__PROBLEM DESCRIPTION__
The needed output is the run of lines below from the one containing "camera: 55 degrees left, 0 degrees up" through the one containing "(655, 340) = (788, 429): none -> pink ring", copied exactly and free of pictures.

(Stored items)
○ ○ ○ ○ ○

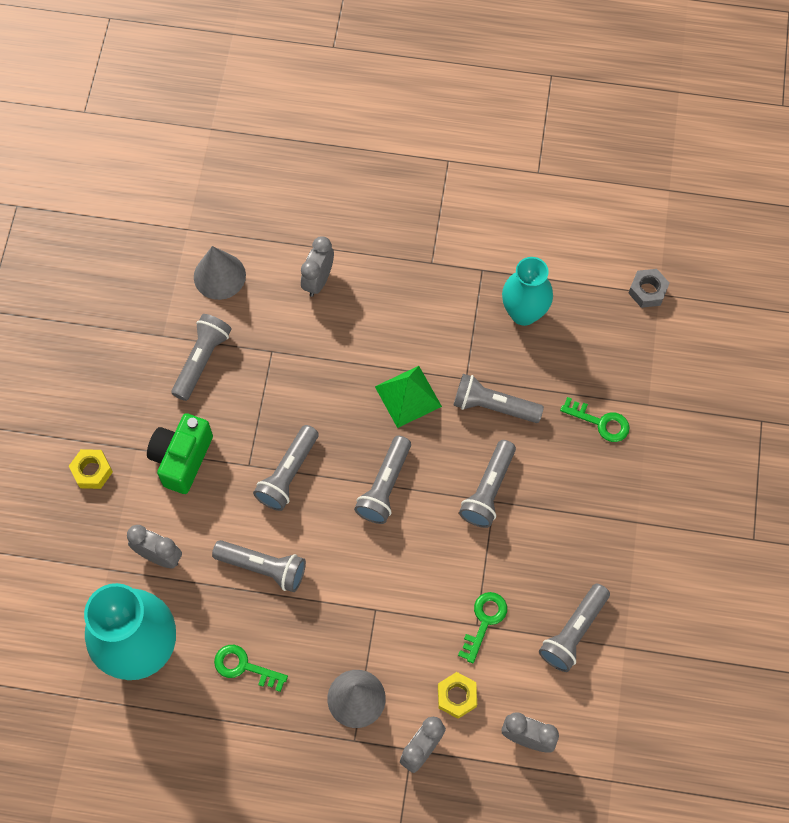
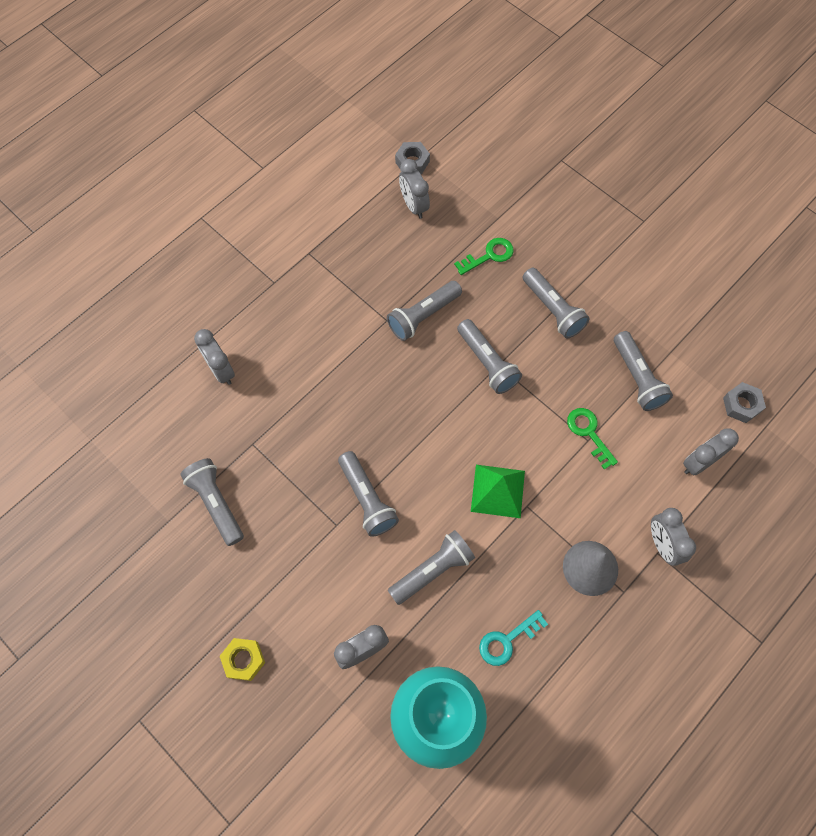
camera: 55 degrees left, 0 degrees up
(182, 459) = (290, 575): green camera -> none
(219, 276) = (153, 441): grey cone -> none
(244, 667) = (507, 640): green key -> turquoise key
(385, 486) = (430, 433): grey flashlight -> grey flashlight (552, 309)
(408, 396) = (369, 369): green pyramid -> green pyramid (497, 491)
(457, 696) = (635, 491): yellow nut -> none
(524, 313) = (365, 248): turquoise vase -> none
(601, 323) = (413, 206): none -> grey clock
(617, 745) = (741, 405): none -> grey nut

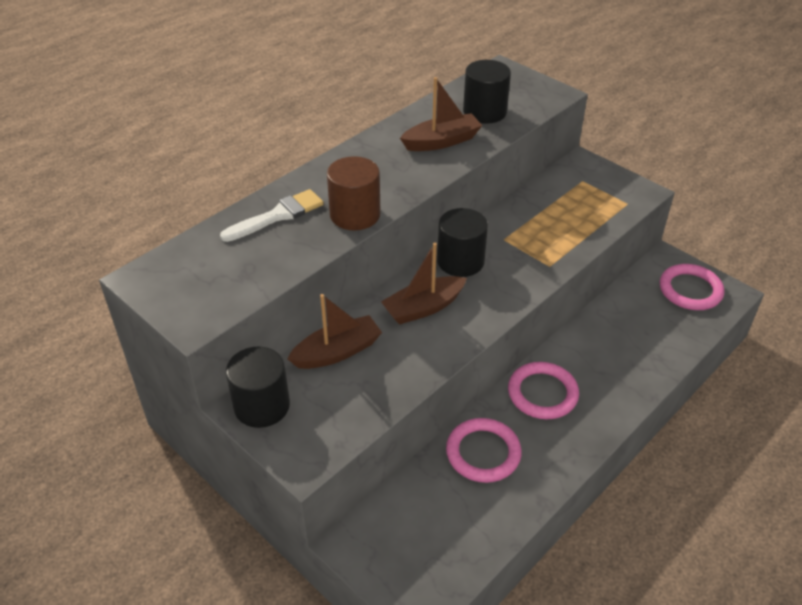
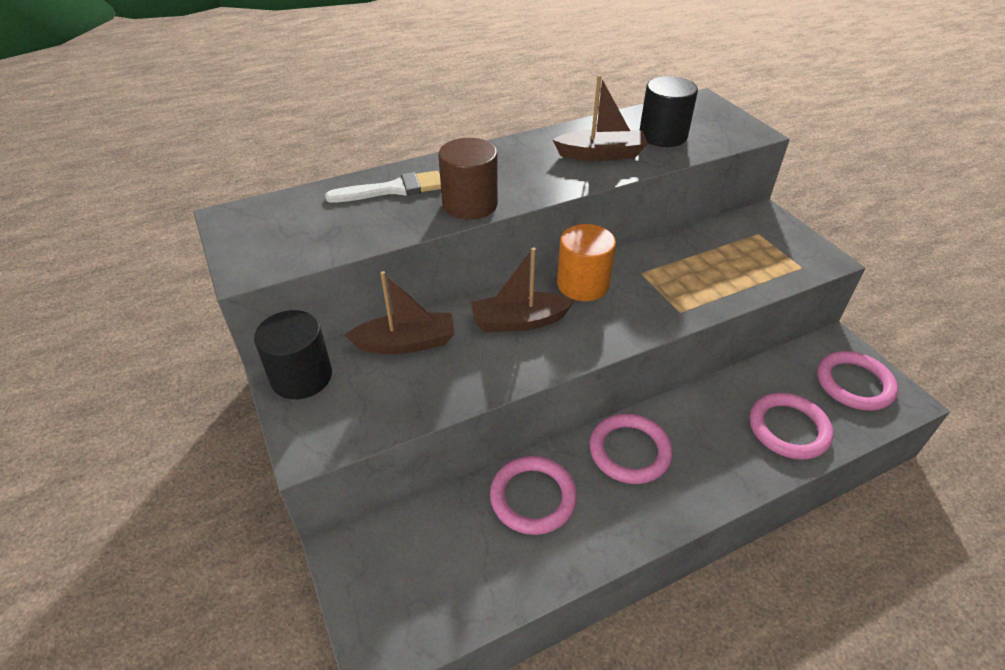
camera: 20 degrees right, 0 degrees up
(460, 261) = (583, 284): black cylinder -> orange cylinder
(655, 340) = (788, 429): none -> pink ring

○ ○ ○ ○ ○

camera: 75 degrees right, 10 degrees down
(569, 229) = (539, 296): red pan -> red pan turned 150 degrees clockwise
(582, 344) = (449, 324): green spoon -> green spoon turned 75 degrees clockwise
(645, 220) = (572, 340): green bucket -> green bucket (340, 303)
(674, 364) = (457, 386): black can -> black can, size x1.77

○ ○ ○ ○ ○

__SOLUTION TO THE PROBLEM__
camera: 55 degrees left, 0 degrees up
(182, 459) = (290, 575): green camera -> none
(219, 276) = (153, 441): grey cone -> none
(244, 667) = (507, 640): green key -> turquoise key
(385, 486) = (430, 433): grey flashlight -> grey flashlight (552, 309)
(408, 396) = (369, 369): green pyramid -> green pyramid (497, 491)
(457, 696) = (635, 491): yellow nut -> none
(524, 313) = (365, 248): turquoise vase -> none
(601, 323) = (413, 206): none -> grey clock
(617, 745) = (741, 405): none -> grey nut

camera: 20 degrees right, 0 degrees up
(460, 261) = (583, 284): black cylinder -> orange cylinder
(655, 340) = (788, 429): none -> pink ring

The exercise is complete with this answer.